◆ Problem
Locate every line in the records below that contains the word "yellow", and copy each one.

◇ ◇ ◇ ◇ ◇ ◇ ◇

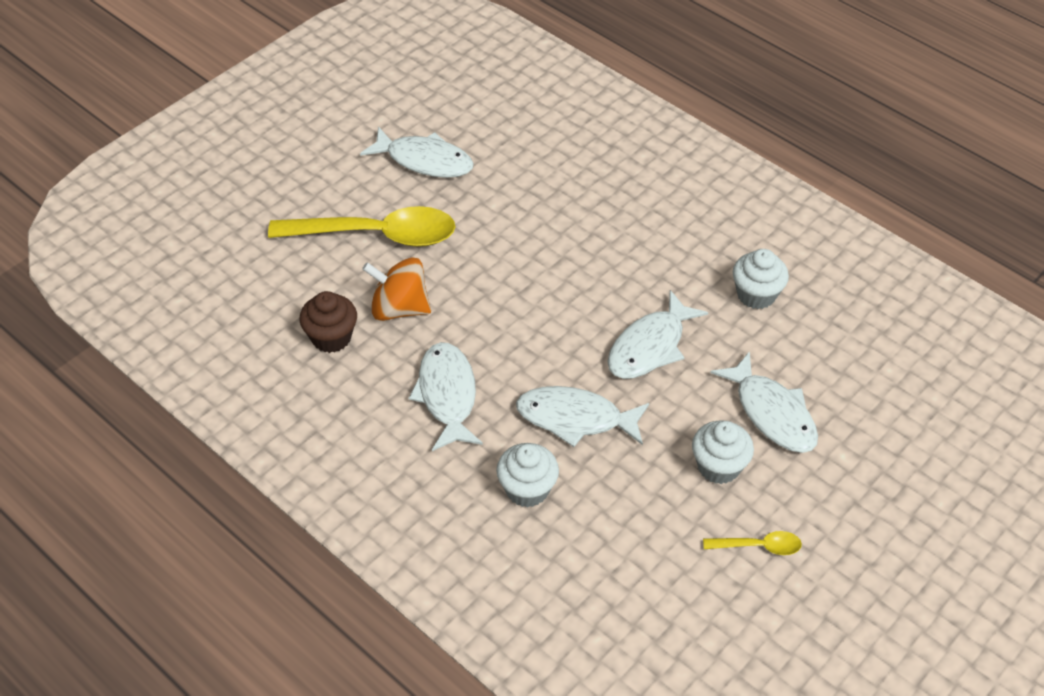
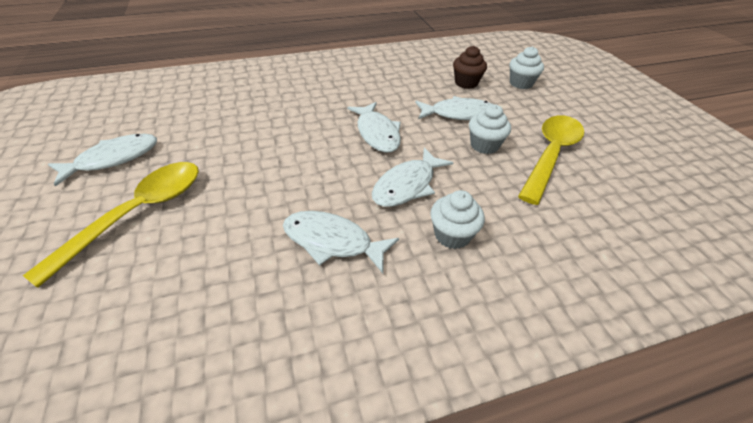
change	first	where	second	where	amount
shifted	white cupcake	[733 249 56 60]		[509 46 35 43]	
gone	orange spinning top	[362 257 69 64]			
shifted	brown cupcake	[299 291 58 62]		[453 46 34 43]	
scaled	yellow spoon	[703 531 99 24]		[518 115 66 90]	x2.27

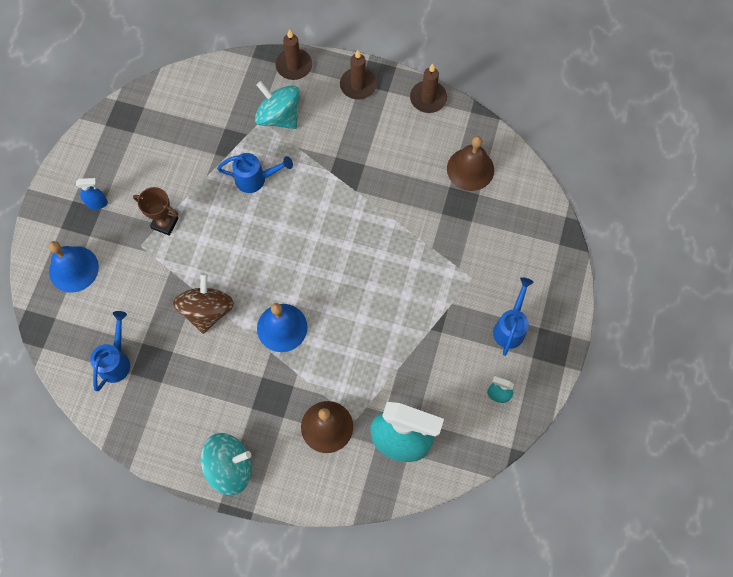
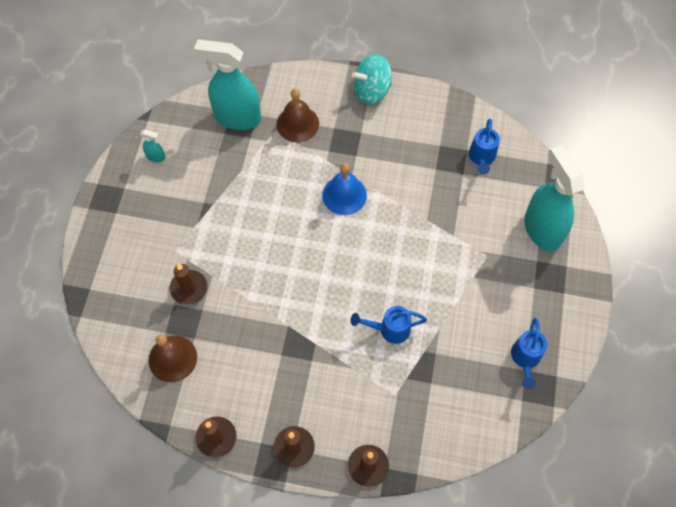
change	first	where	second	where	amount
gone	turquoise spinning top	[255 81 45 48]			
gone	blue spray bottle	[76 178 32 32]			
gone	brown trophy	[133 187 45 49]			
swapped	blue bell	[49 241 50 52]	turquoise spray bottle	[524 145 61 106]	
gone	brown spinning top	[173 273 61 61]			
shifted	blue watering can	[493 277 41 79]		[511 318 36 71]	
new			brown candle	[170 263 37 42]	

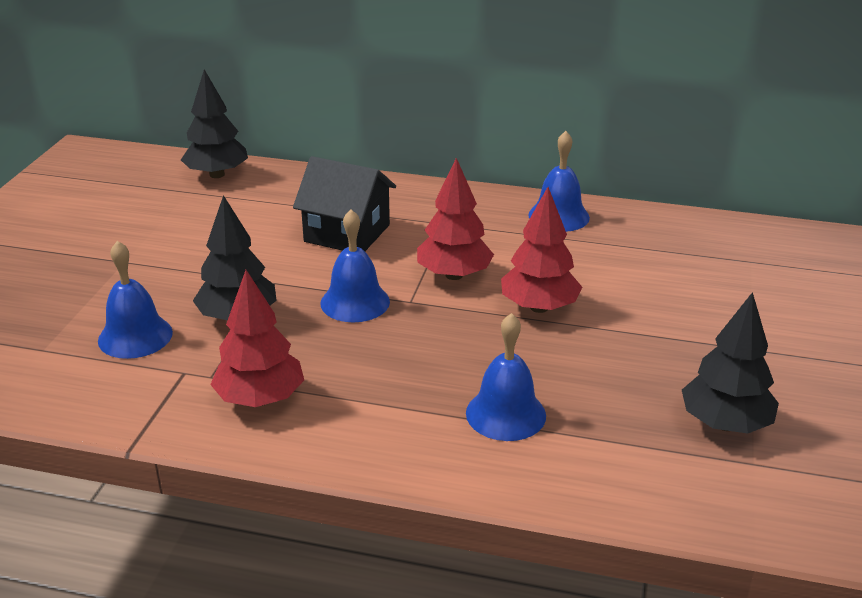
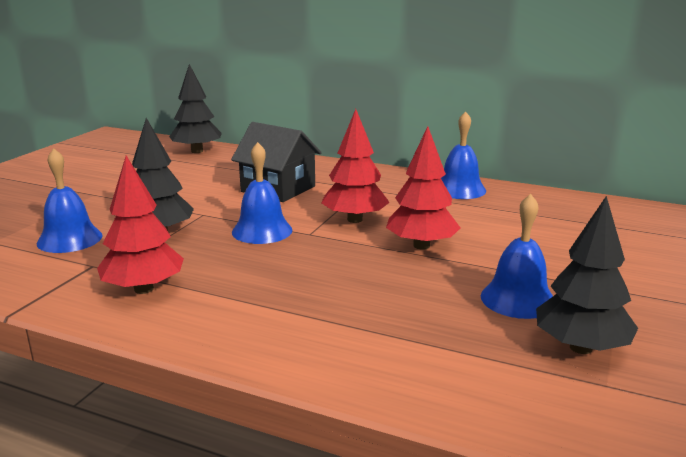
change	first	where	second	where	amount
shifted	blue bell	[466 313 80 128]		[481 194 72 125]	

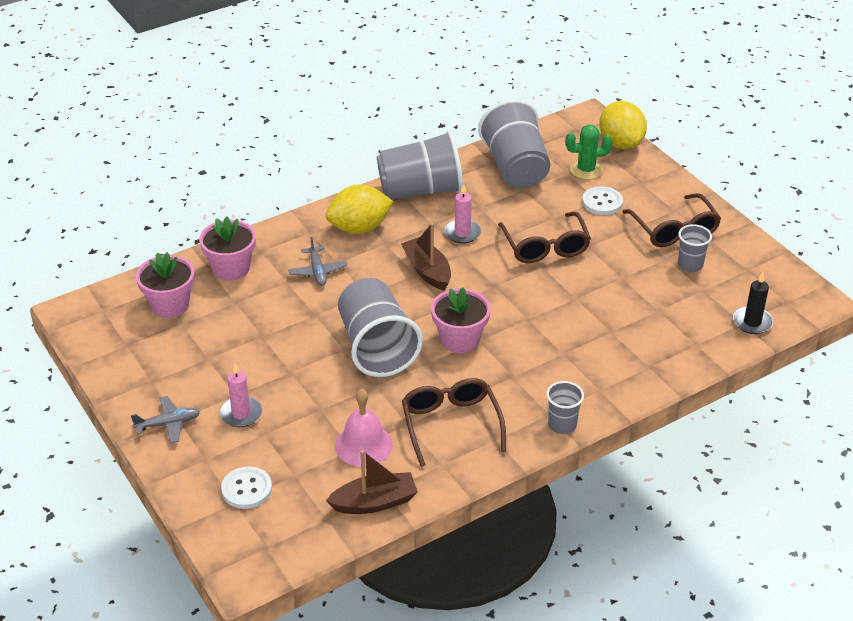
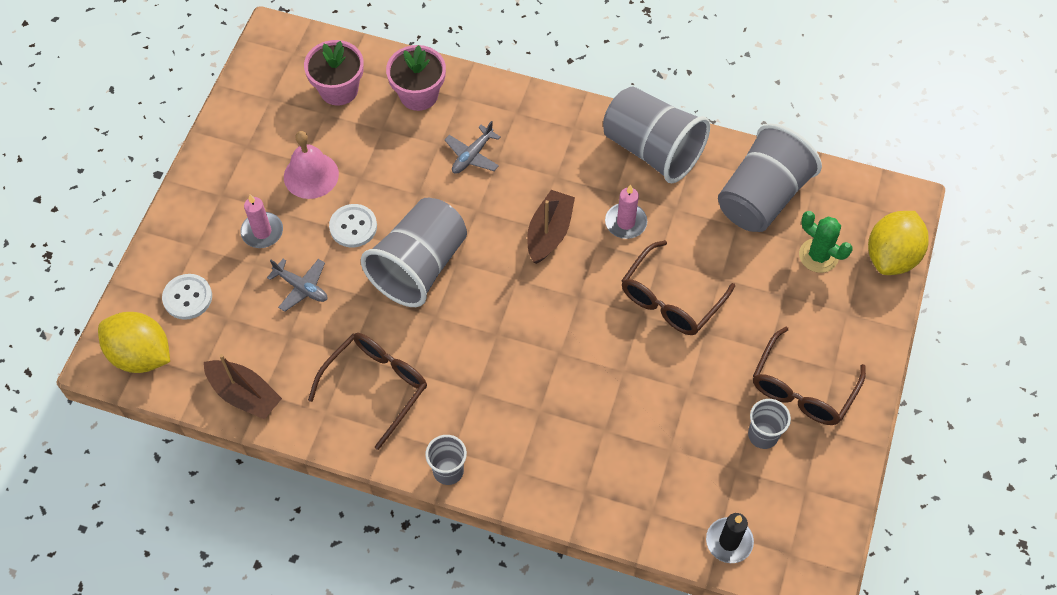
change	first	where	second	where	amount
shifted	yellow lemon	[326 185 67 49]		[98 312 72 61]	
shifted	white button	[582 186 41 29]		[329 204 48 43]	
gone	pink flower pot	[431 287 60 66]			
shifted	pink bell	[335 388 58 79]		[284 131 55 68]	
shifted	grey plane	[131 396 69 47]		[267 259 60 53]	

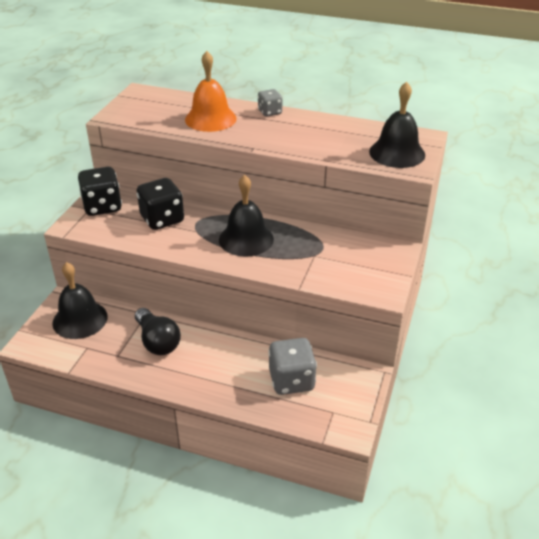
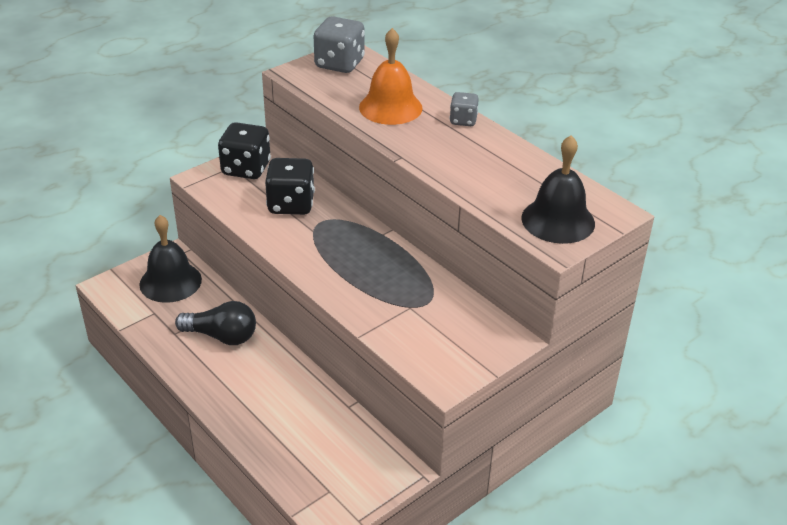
change	first	where	second	where	amount
gone	black bell	[219 175 55 82]			
rotated	black light bulb	[135 308 46 47]		[175 301 81 44]	75 degrees counterclockwise
shifted	grey dice	[268 338 49 57]		[314 16 51 57]	

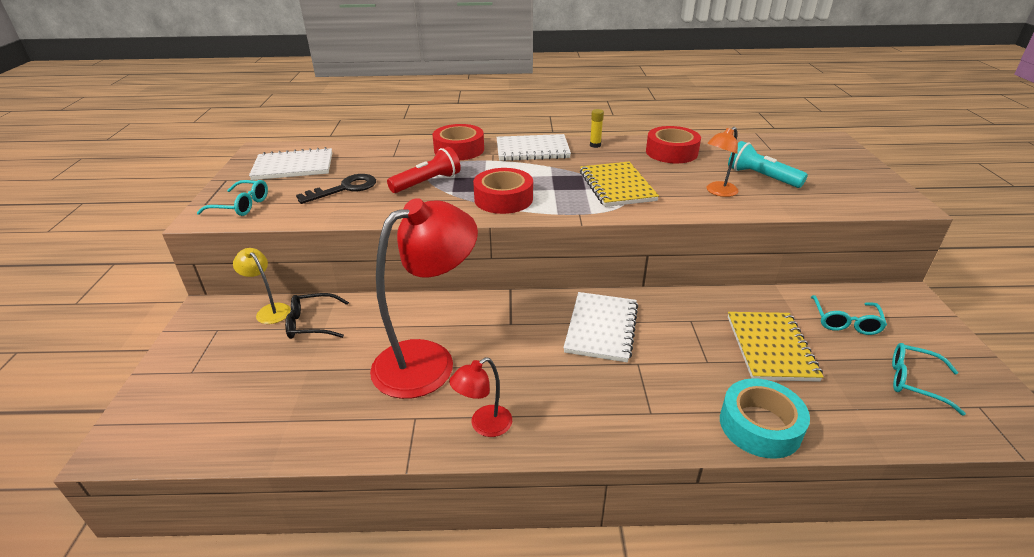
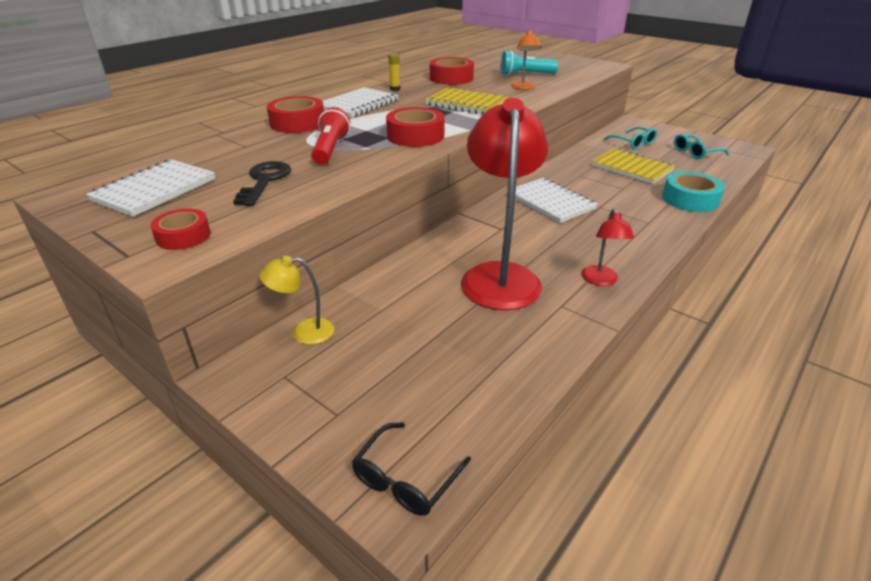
change	first	where	second	where	amount
swapped	turquoise glasses	[197 180 71 36]	red tape	[150 209 61 41]	
shifted	black glasses	[285 293 64 46]		[352 422 119 94]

◇ ◇ ◇ ◇ ◇ ◇ ◇

◆ Answer for this exercise
scaled	yellow spoon	[703 531 99 24]		[518 115 66 90]	x2.27
shifted	yellow lemon	[326 185 67 49]		[98 312 72 61]	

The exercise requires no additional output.